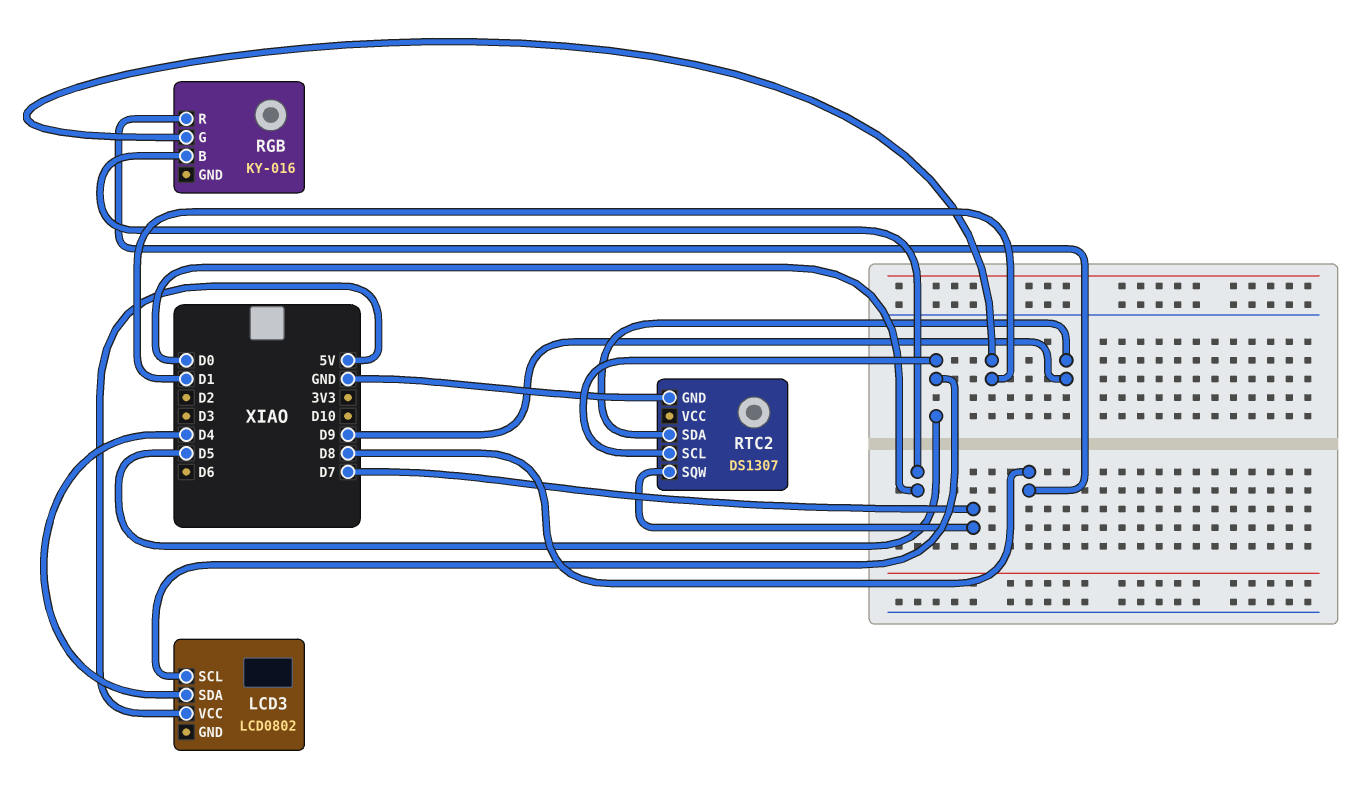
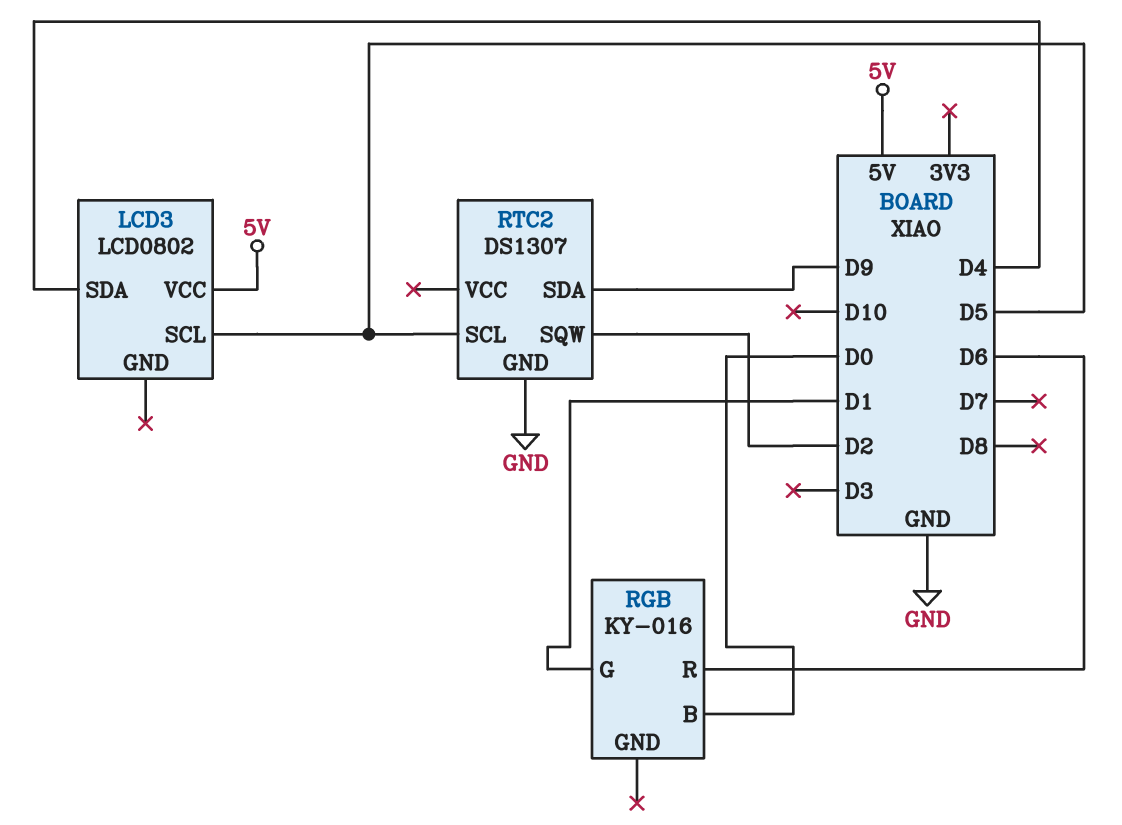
RGB pin R: D8 -> D6
RTC2 pin SQW: D7 -> D2

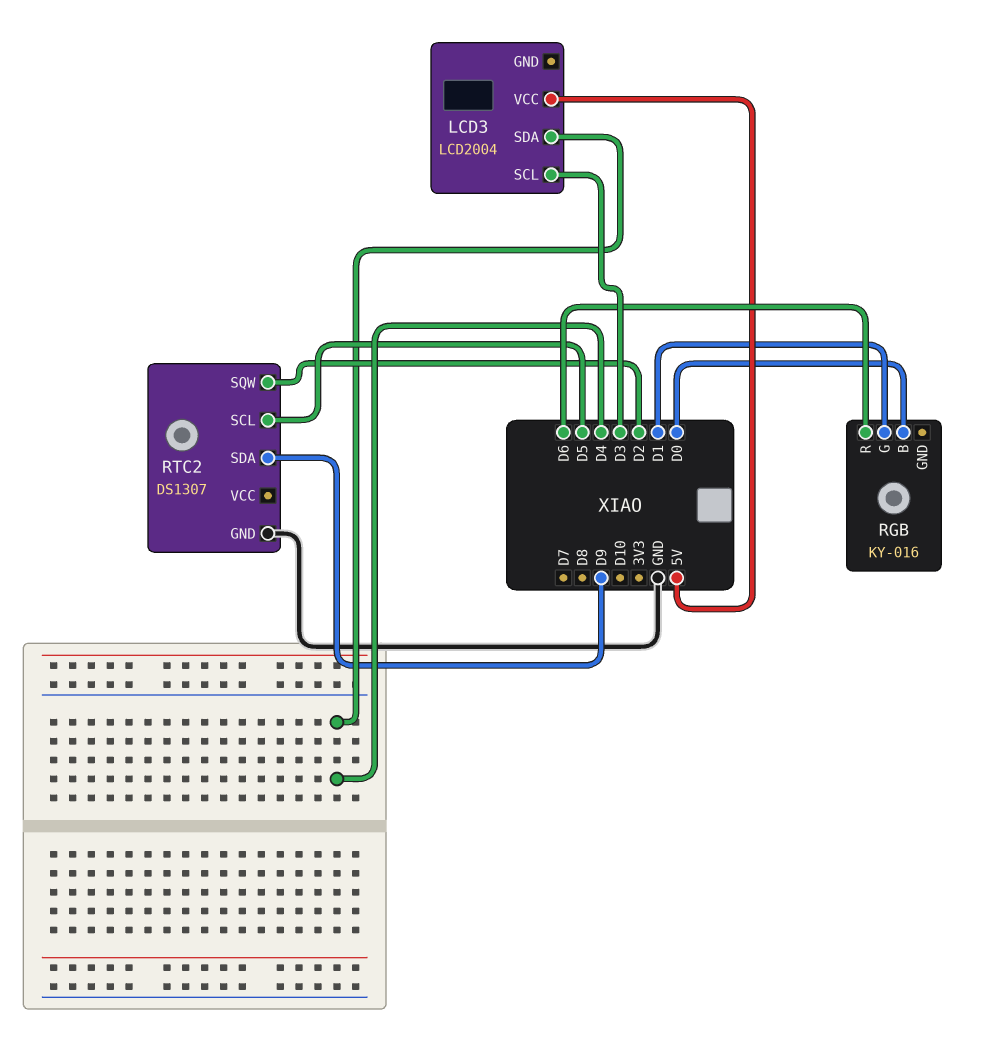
LCD3: LCD0802 -> LCD2004
LCD3 pin SCL: D5 -> D3

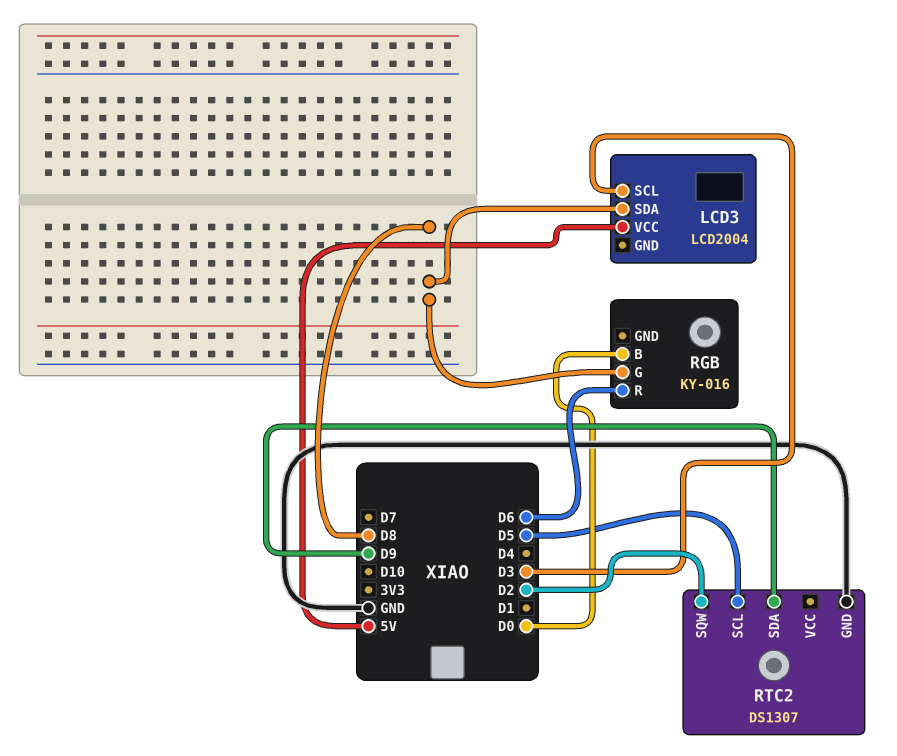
LCD3 pin SDA: D4 -> D8
RGB pin G: D1 -> D8

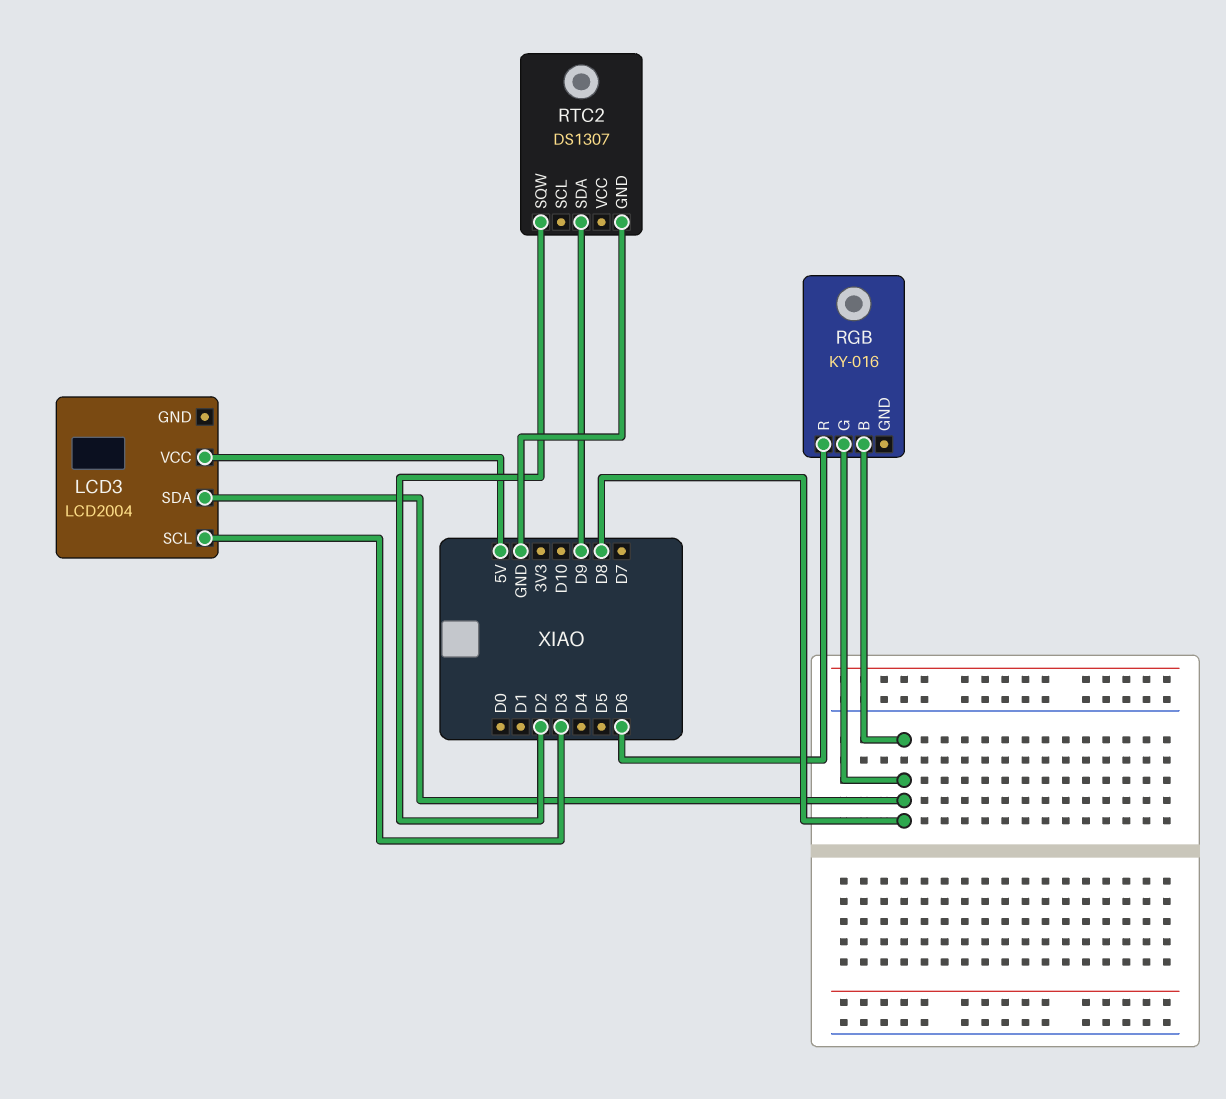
RGB pin B: D0 -> D8
RTC2 pin SCL: D5 -> none

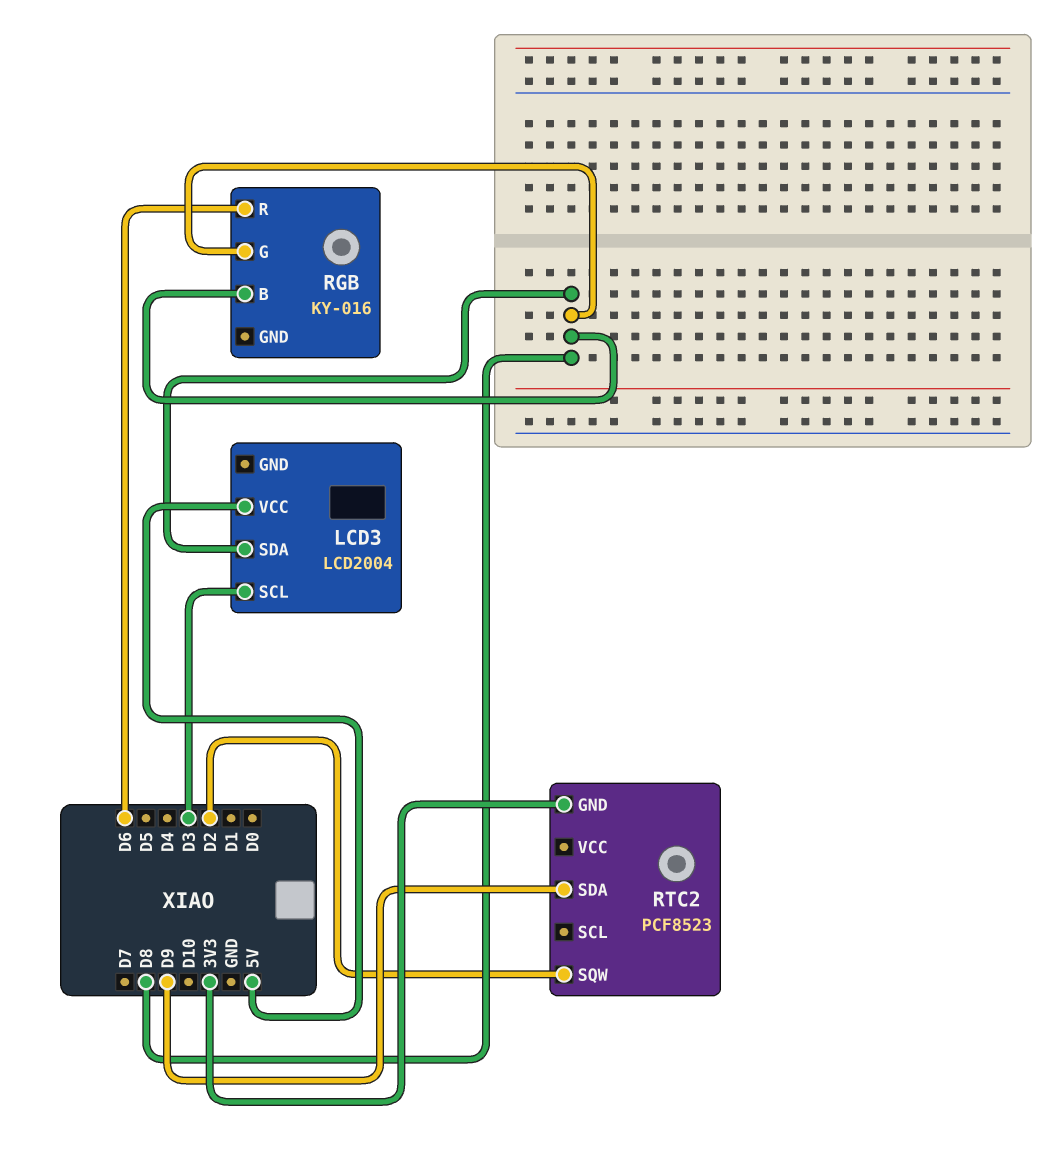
RTC2: DS1307 -> PCF8523
RTC2 pin GND: GND -> 3V3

···

◆ How to complete this task ◆
Repeat the entries verbatim; no pictures.

◆ Answer to this exercise ◆
RGB pin R: D8 -> D6
RTC2 pin SQW: D7 -> D2

LCD3: LCD0802 -> LCD2004
LCD3 pin SCL: D5 -> D3

LCD3 pin SDA: D4 -> D8
RGB pin G: D1 -> D8

RGB pin B: D0 -> D8
RTC2 pin SCL: D5 -> none

RTC2: DS1307 -> PCF8523
RTC2 pin GND: GND -> 3V3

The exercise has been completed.